## TASK DETAILS
Exactly the lines below from the one with "building: [314,11,342,44] -> [464,55,500,97]" up to and including the one with "building: [84,551,110,581] ->" make up the answer, with nothing else added.

Object correspondence data:
───

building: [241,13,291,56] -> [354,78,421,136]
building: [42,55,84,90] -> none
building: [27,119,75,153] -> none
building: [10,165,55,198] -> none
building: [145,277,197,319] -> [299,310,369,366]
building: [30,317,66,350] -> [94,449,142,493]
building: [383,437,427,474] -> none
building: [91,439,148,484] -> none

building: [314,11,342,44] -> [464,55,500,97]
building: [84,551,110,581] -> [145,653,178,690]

───

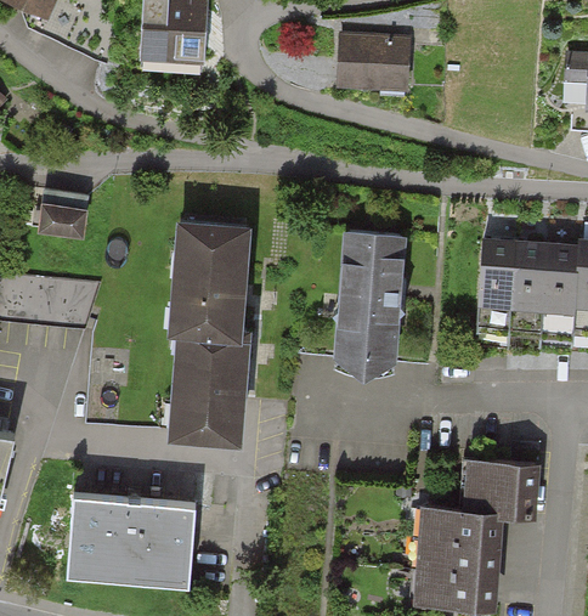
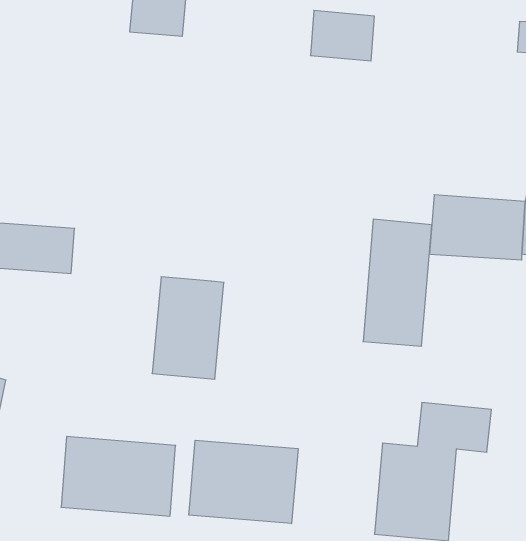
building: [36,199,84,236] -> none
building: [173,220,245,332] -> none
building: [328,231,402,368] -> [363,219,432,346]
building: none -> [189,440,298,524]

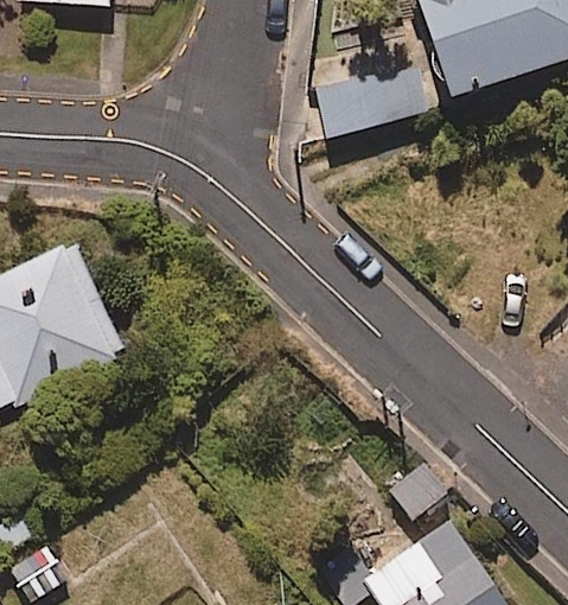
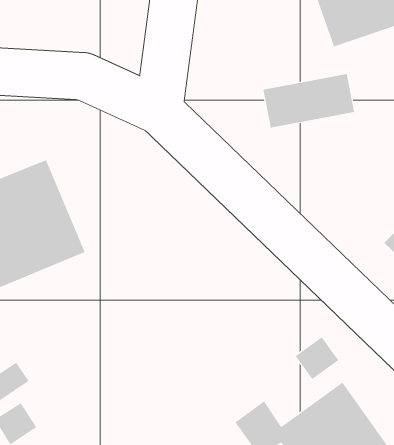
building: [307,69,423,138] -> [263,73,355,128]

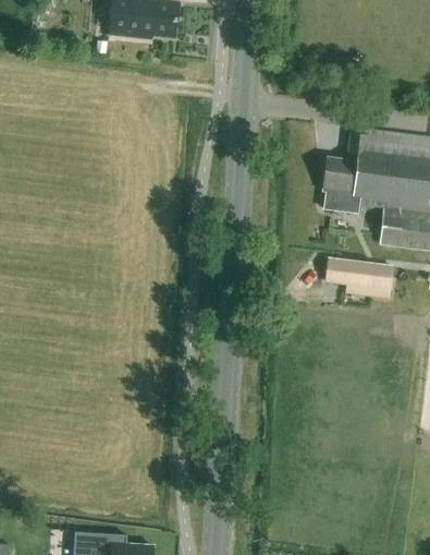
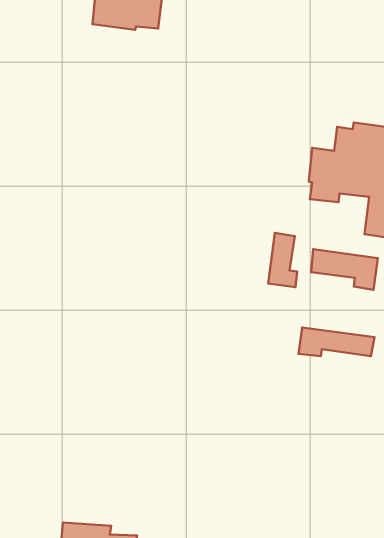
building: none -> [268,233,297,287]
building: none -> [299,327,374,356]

───

## EXPECTED OUTPUT
building: [314,11,342,44] -> [464,55,500,97]
building: [84,551,110,581] -> [145,653,178,690]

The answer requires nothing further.